### ACTION ITEM:
Starting from the line with "(166, 570) = (658, 502): blue", please copy exactly every line to the end of the listing, but not the pictures.

(DATA FOR ANALYSIS begins)

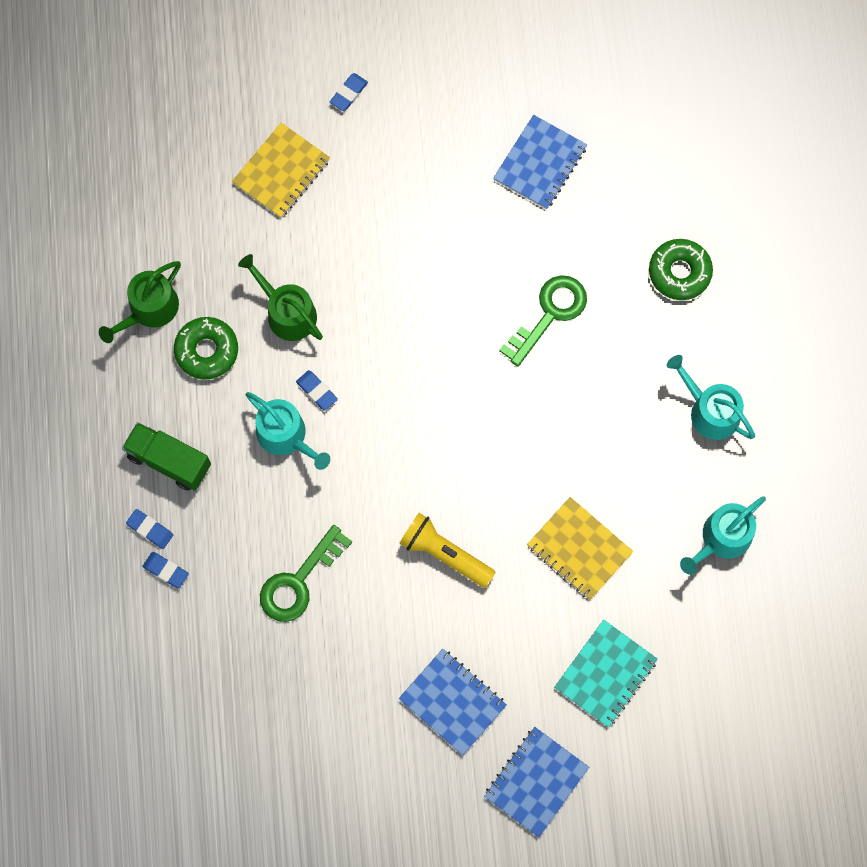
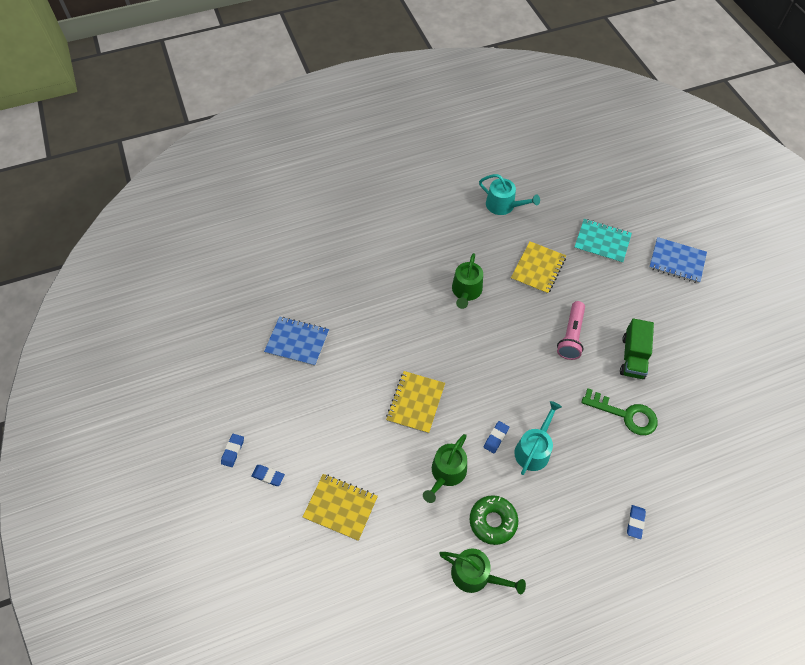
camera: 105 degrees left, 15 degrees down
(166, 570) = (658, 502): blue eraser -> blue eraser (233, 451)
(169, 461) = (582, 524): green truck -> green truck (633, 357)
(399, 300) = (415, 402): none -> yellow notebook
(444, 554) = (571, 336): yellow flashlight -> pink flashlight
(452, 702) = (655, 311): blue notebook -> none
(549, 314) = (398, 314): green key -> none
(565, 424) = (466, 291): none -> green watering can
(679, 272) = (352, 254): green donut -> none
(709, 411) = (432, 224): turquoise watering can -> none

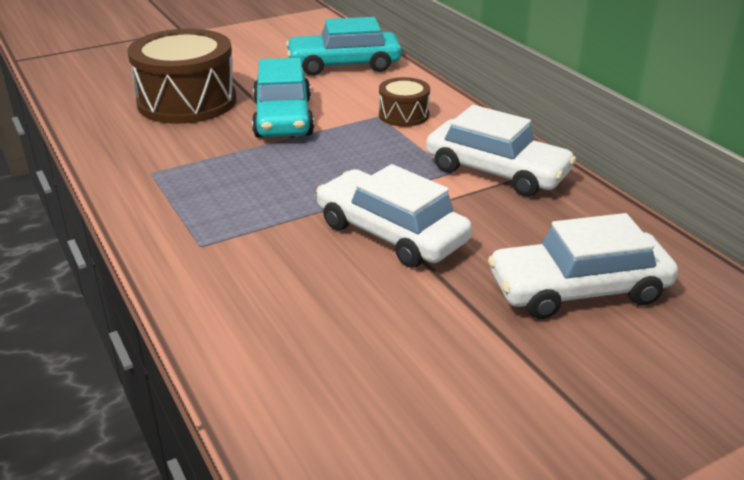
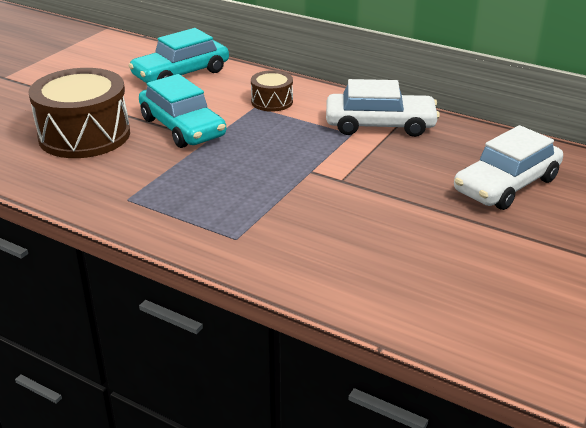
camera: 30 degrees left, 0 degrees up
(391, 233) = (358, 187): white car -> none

(DATA FOR ANALYSIS ends)

### ANSWER:
(166, 570) = (658, 502): blue eraser -> blue eraser (233, 451)
(169, 461) = (582, 524): green truck -> green truck (633, 357)
(399, 300) = (415, 402): none -> yellow notebook
(444, 554) = (571, 336): yellow flashlight -> pink flashlight
(452, 702) = (655, 311): blue notebook -> none
(549, 314) = (398, 314): green key -> none
(565, 424) = (466, 291): none -> green watering can
(679, 272) = (352, 254): green donut -> none
(709, 411) = (432, 224): turquoise watering can -> none

camera: 30 degrees left, 0 degrees up
(391, 233) = (358, 187): white car -> none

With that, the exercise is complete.